● **WHAT IS NEEDED**
Transcribe exactly, and without pictures, the lines from the one that contains "Jorano Calc: [395,915,638,1169]" through the last line of the material.

● **MATERIAL FOR THIS TASK**

:::::

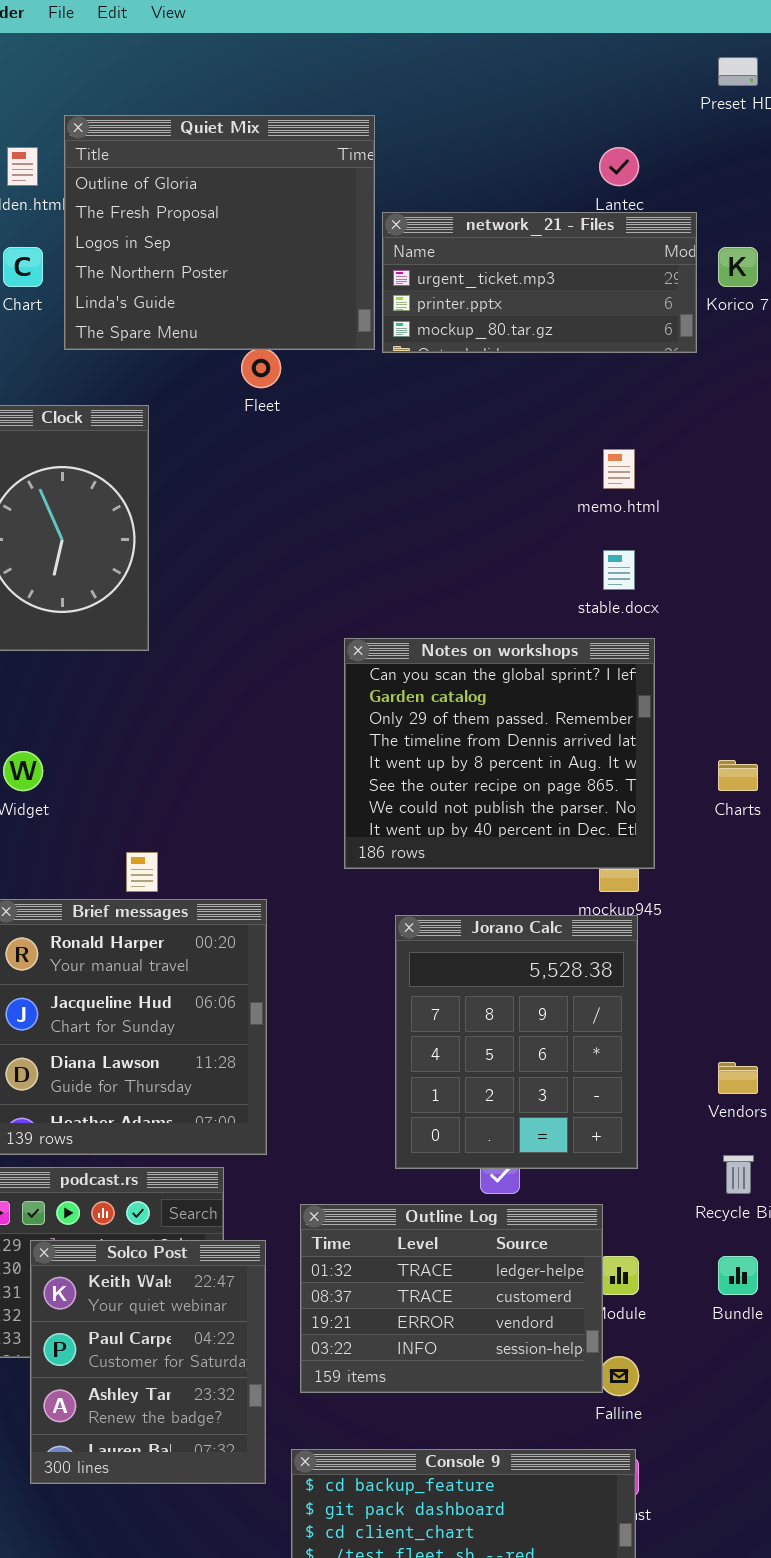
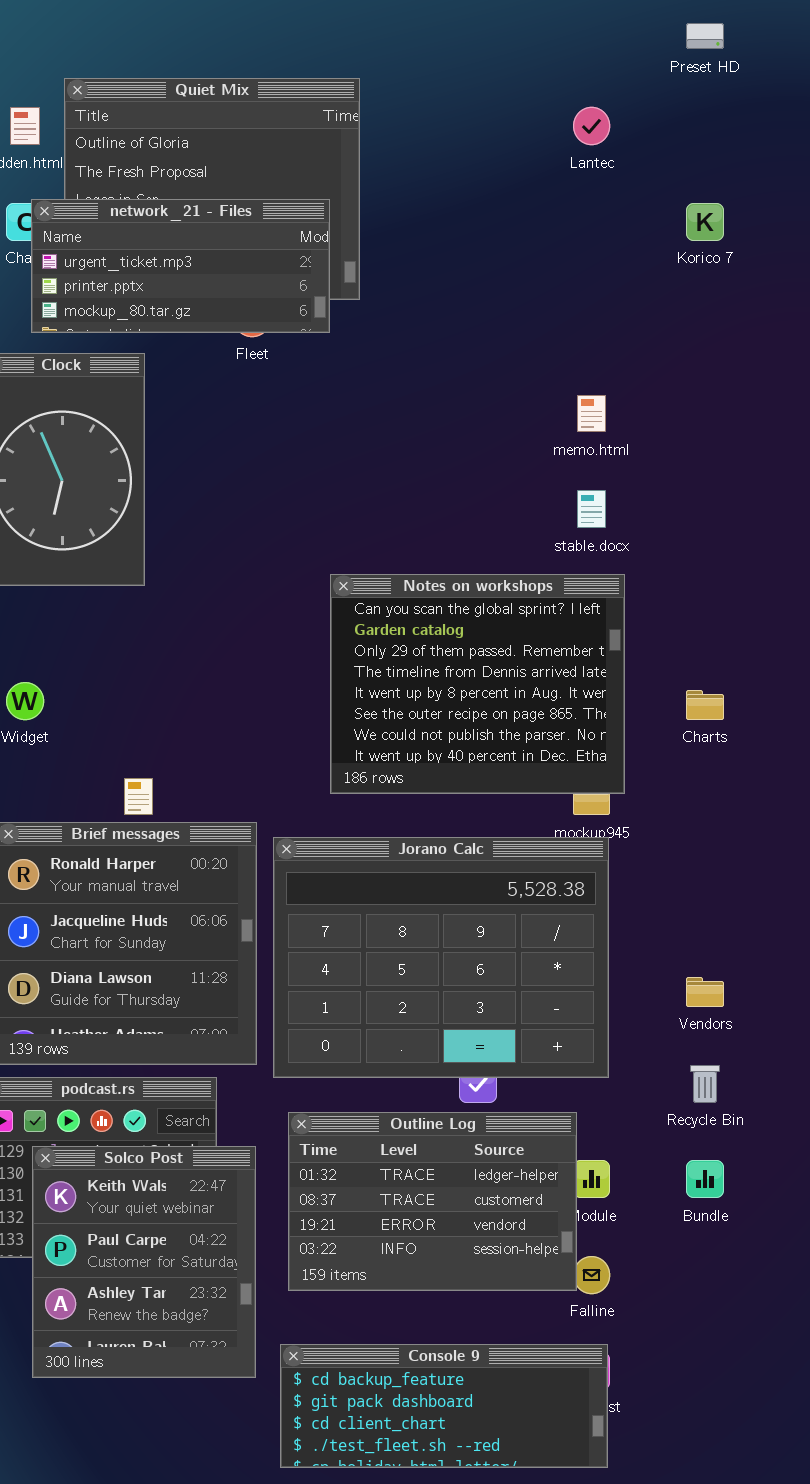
network_21 - Files: [382,212,697,353] -> [31,199,330,333], moved
Jorano Calc: [395,915,638,1169] -> [273,837,609,1078], resized

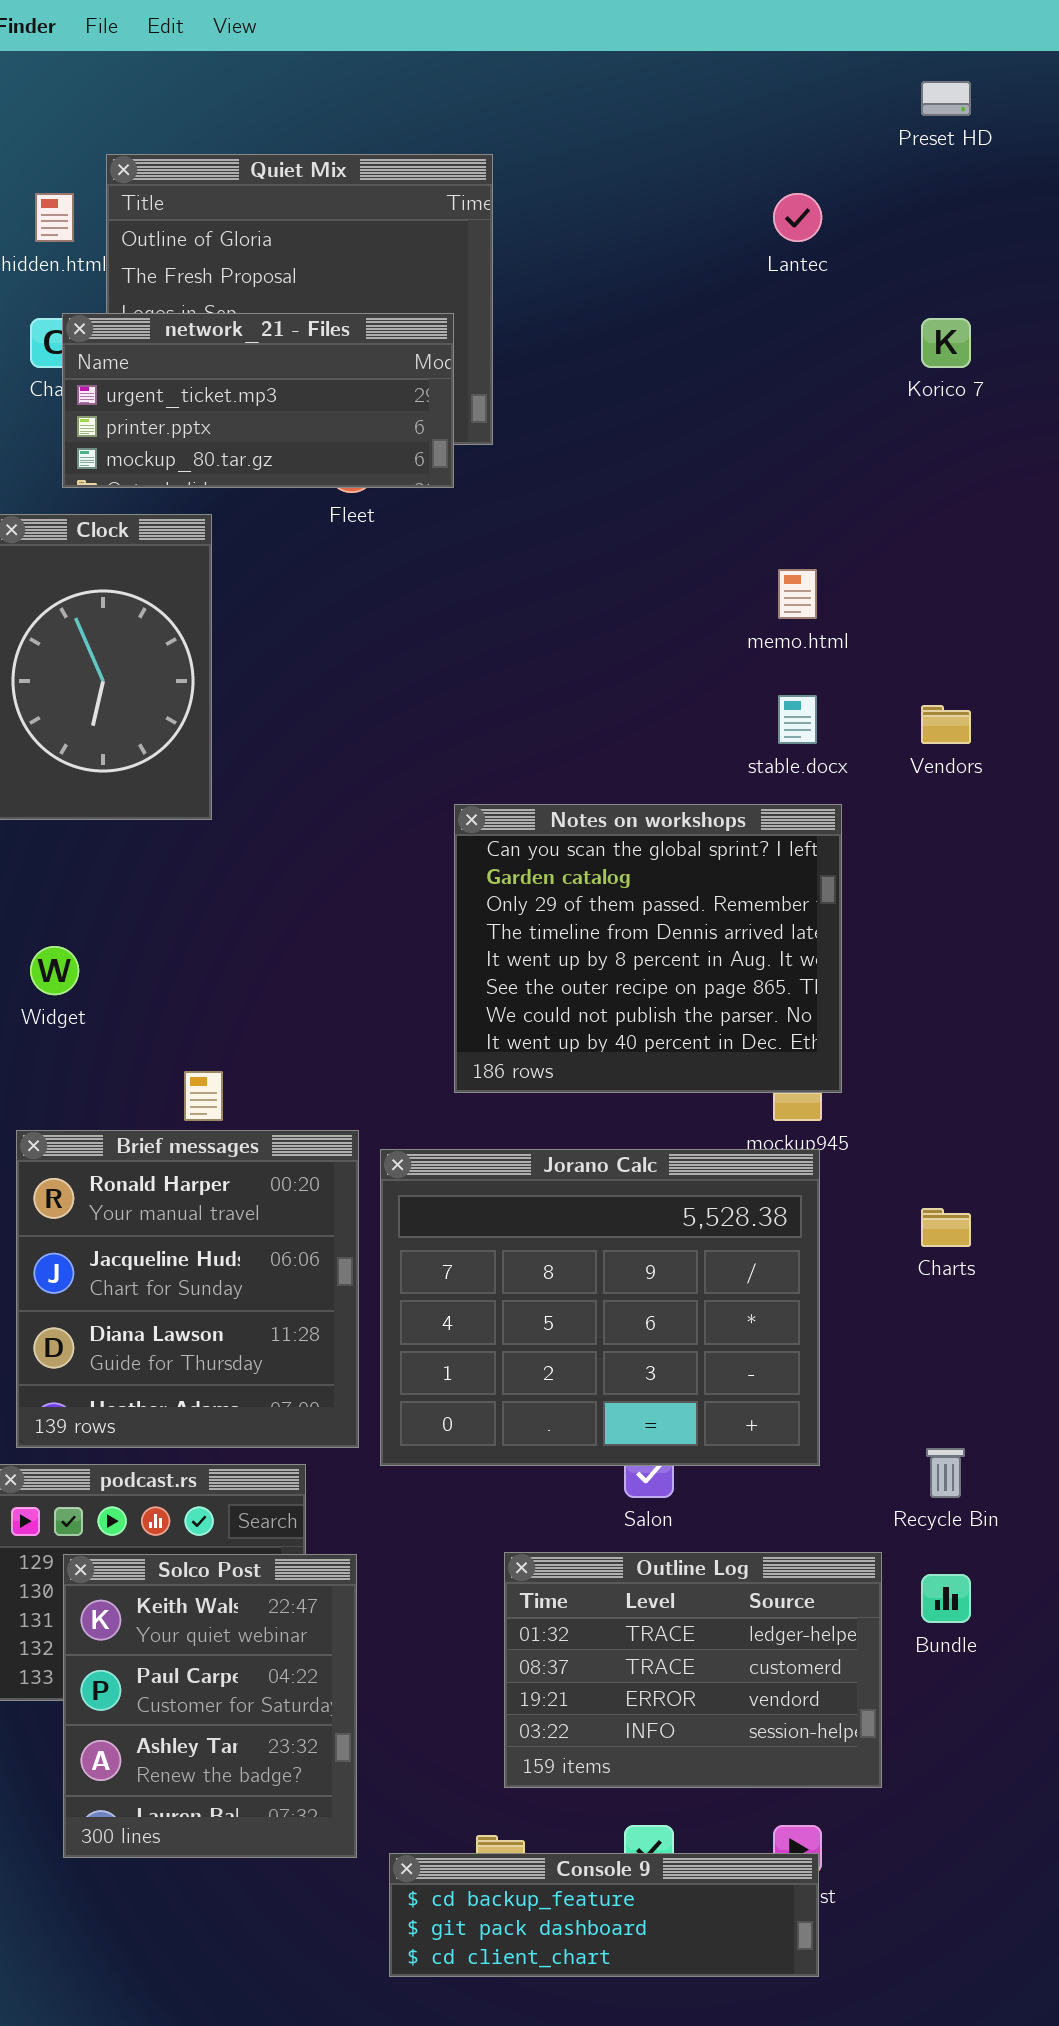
Charts: [686,690,724,720] -> [921,1208,971,1247], moved
Vendors: [686,977,724,1007] -> [921,705,971,744], moved
Outline Log: [288,1112,577,1291] -> [504,1552,882,1788], moved
Console 9: [280,1344,608,1468] -> [389,1853,819,1977], resized

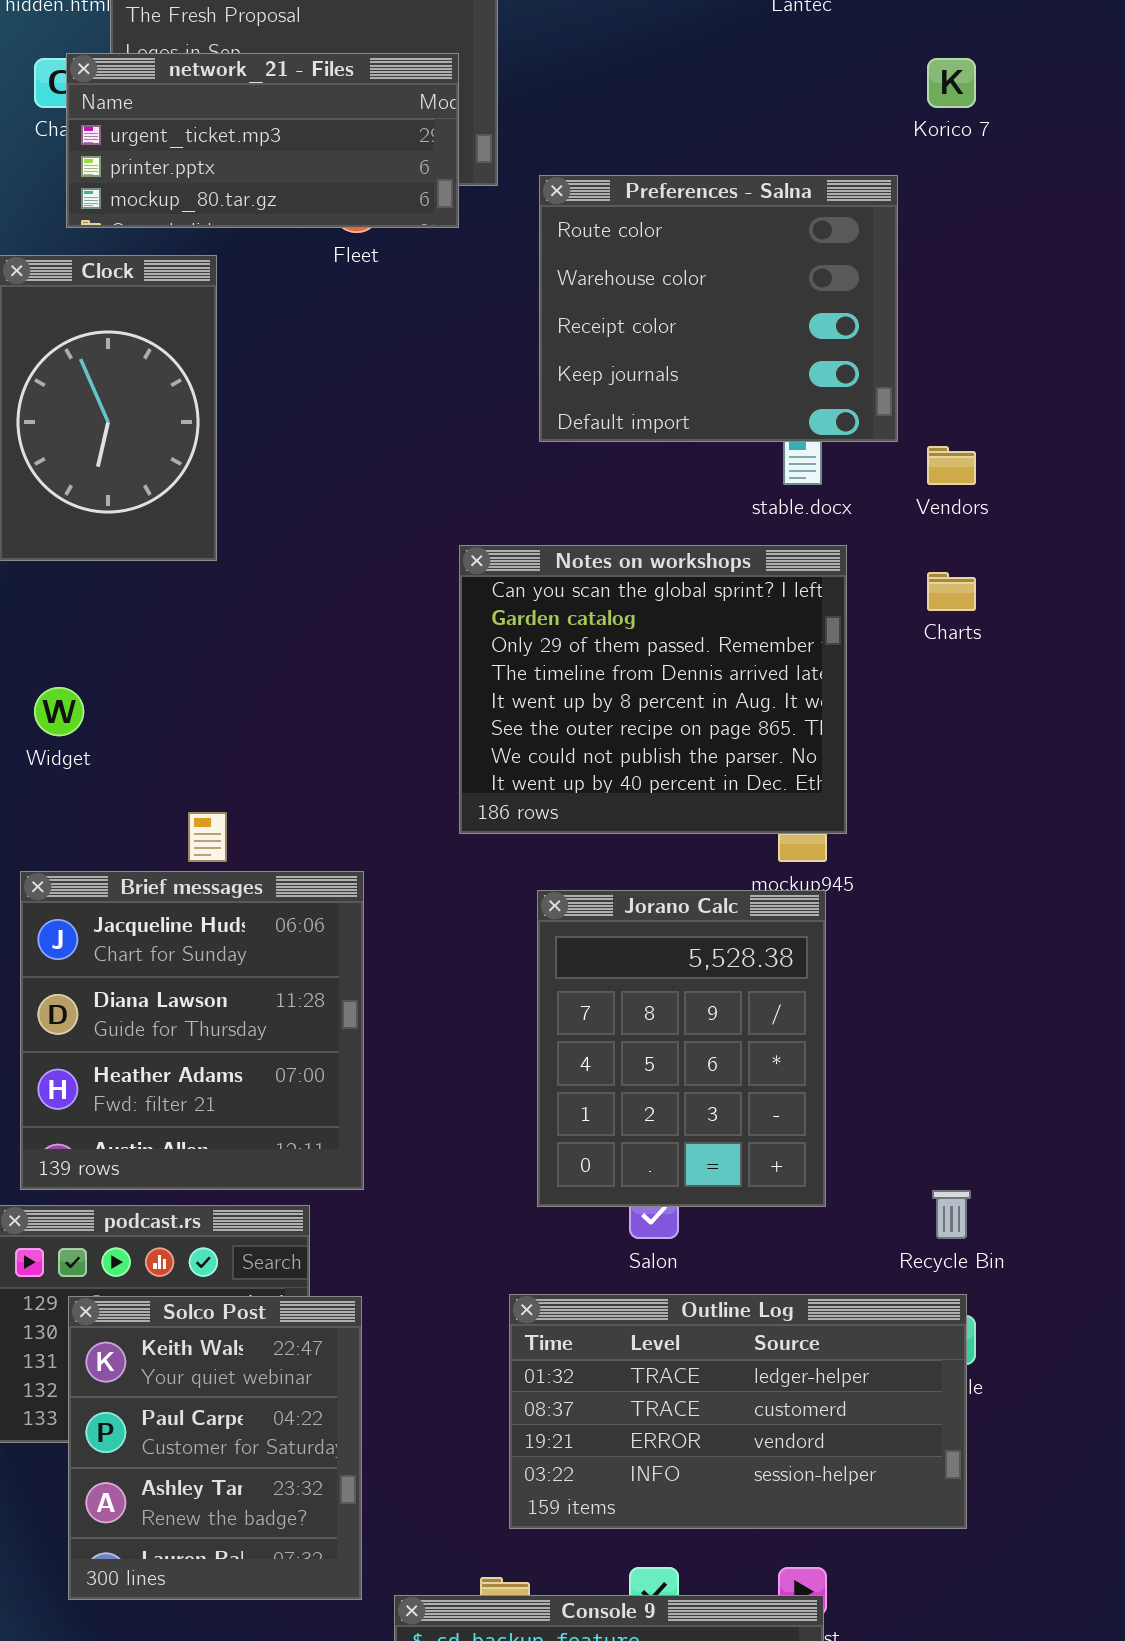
Preferences - Salna: none -> [539,175,898,442], opened
Brief messages: [16,1130,359,1448] -> [20,871,364,1190], scrolled down 1 row
Jorano Calc: [380,1149,820,1466] -> [537,890,826,1207], resized
Charts: [921,1208,971,1247] -> [927,572,976,611], moved
Outline Log: [504,1552,882,1788] -> [509,1294,967,1529], resized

:::::

● **ANSWER**
Jorano Calc: [395,915,638,1169] -> [273,837,609,1078], resized

Charts: [686,690,724,720] -> [921,1208,971,1247], moved
Vendors: [686,977,724,1007] -> [921,705,971,744], moved
Outline Log: [288,1112,577,1291] -> [504,1552,882,1788], moved
Console 9: [280,1344,608,1468] -> [389,1853,819,1977], resized

Preferences - Salna: none -> [539,175,898,442], opened
Brief messages: [16,1130,359,1448] -> [20,871,364,1190], scrolled down 1 row
Jorano Calc: [380,1149,820,1466] -> [537,890,826,1207], resized
Charts: [921,1208,971,1247] -> [927,572,976,611], moved
Outline Log: [504,1552,882,1788] -> [509,1294,967,1529], resized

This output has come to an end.